== MATERIAL FOR THE TASK ==

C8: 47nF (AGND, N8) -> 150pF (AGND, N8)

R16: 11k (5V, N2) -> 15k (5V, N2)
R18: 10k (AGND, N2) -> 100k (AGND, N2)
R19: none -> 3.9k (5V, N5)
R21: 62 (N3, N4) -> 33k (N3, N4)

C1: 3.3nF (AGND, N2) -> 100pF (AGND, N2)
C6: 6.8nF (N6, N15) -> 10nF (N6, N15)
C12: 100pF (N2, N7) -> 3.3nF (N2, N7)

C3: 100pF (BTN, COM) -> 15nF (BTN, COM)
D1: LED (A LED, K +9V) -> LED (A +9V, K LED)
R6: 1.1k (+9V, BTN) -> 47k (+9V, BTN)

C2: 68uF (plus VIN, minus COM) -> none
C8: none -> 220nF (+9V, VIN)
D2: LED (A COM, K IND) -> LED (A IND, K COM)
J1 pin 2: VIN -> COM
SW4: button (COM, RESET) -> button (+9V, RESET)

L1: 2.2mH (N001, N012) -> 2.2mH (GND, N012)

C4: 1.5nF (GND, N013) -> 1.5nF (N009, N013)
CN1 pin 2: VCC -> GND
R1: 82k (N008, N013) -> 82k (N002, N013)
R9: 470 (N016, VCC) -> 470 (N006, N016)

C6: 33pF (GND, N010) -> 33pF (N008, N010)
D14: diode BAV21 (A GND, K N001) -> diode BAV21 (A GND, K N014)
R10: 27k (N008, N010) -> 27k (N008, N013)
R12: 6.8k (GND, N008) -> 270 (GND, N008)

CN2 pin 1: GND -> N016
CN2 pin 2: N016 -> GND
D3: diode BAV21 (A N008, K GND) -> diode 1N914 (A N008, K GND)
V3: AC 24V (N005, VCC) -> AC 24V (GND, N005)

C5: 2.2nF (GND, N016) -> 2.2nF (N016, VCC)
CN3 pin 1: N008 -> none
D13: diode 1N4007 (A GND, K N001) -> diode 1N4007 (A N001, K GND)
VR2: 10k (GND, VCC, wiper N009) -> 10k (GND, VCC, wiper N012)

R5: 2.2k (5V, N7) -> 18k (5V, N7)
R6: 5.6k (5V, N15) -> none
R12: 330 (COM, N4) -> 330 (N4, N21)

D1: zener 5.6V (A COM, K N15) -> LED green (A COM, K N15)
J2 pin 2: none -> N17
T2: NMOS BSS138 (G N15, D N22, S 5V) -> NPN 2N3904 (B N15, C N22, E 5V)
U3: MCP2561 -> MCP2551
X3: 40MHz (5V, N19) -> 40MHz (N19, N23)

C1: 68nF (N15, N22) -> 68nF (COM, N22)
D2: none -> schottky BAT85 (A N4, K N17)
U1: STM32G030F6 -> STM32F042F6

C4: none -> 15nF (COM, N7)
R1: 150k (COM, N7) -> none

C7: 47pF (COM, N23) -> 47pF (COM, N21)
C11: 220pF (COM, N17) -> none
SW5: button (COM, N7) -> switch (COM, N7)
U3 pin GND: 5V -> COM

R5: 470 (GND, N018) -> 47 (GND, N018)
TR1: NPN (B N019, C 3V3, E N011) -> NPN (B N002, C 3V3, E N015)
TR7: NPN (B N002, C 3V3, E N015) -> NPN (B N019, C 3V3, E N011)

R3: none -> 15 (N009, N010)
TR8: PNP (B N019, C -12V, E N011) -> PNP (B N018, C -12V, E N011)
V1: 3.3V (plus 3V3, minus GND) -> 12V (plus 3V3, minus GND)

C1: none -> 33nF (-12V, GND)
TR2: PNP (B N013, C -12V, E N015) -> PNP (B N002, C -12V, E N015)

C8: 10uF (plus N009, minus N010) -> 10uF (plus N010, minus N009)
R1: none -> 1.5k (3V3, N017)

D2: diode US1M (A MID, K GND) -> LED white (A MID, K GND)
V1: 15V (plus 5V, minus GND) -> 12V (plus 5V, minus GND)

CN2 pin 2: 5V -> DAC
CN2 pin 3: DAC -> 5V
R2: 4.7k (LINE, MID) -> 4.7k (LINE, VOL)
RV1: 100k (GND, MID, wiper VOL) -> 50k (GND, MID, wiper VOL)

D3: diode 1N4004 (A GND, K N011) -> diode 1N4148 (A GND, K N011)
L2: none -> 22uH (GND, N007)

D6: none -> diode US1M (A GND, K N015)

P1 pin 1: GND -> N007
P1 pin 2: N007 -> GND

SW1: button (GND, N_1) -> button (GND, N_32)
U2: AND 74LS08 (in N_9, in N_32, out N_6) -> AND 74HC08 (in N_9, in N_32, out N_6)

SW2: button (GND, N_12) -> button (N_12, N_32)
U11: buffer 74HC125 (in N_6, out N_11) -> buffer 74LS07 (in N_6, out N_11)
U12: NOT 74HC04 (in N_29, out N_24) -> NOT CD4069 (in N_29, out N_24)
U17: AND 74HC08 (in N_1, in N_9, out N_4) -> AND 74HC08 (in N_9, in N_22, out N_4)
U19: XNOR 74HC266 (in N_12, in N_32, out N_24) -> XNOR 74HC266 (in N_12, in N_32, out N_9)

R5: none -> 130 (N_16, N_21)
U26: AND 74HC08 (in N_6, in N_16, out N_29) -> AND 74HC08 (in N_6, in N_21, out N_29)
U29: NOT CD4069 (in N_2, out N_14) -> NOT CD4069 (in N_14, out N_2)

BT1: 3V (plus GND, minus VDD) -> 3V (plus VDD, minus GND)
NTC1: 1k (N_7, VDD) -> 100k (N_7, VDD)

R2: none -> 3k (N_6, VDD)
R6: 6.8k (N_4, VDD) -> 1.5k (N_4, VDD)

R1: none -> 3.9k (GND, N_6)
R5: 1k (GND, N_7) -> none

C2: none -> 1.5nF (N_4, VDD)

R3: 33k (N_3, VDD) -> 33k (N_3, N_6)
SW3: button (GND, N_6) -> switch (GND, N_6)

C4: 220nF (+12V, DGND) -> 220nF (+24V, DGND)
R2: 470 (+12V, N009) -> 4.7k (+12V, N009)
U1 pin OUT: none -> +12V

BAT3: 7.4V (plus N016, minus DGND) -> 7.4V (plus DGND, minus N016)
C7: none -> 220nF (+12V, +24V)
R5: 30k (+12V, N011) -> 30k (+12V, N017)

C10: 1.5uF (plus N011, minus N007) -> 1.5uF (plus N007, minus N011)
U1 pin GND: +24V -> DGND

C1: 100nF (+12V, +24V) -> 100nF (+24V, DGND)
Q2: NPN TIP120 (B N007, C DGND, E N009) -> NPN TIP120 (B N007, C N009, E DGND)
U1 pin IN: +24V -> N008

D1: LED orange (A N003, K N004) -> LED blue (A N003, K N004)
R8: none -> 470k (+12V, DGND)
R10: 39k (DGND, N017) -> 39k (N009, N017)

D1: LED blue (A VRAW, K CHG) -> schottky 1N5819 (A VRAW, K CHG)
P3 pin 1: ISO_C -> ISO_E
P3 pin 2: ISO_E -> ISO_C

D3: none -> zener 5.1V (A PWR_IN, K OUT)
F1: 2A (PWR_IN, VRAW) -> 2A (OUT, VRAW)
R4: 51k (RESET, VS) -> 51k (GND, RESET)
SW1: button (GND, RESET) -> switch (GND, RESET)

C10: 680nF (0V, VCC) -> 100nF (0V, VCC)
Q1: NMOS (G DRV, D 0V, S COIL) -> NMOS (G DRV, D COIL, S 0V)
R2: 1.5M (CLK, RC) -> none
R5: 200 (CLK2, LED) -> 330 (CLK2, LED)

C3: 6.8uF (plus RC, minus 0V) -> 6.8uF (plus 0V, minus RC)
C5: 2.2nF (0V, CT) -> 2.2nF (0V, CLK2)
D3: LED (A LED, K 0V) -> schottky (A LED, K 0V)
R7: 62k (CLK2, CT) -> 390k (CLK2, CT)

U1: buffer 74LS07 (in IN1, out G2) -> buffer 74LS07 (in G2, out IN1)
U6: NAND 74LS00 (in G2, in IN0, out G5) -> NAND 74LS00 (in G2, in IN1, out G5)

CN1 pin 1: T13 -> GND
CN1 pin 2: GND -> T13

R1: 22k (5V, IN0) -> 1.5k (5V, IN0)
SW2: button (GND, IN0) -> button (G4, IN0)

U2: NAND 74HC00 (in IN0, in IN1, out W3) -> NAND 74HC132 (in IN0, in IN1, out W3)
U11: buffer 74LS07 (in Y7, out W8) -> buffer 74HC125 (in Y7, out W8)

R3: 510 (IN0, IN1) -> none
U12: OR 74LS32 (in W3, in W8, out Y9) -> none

===

WHAT THIS TASK INVOLVES: Return, exactly and without additions, the lines that run from the one containing "C5: 2.2nF (0V, CT) -> 2.2nF (0V, CLK2)" to the end of the material above.

WRITTEN RESPONSE:
C5: 2.2nF (0V, CT) -> 2.2nF (0V, CLK2)
D3: LED (A LED, K 0V) -> schottky (A LED, K 0V)
R7: 62k (CLK2, CT) -> 390k (CLK2, CT)

U1: buffer 74LS07 (in IN1, out G2) -> buffer 74LS07 (in G2, out IN1)
U6: NAND 74LS00 (in G2, in IN0, out G5) -> NAND 74LS00 (in G2, in IN1, out G5)

CN1 pin 1: T13 -> GND
CN1 pin 2: GND -> T13

R1: 22k (5V, IN0) -> 1.5k (5V, IN0)
SW2: button (GND, IN0) -> button (G4, IN0)

U2: NAND 74HC00 (in IN0, in IN1, out W3) -> NAND 74HC132 (in IN0, in IN1, out W3)
U11: buffer 74LS07 (in Y7, out W8) -> buffer 74HC125 (in Y7, out W8)

R3: 510 (IN0, IN1) -> none
U12: OR 74LS32 (in W3, in W8, out Y9) -> none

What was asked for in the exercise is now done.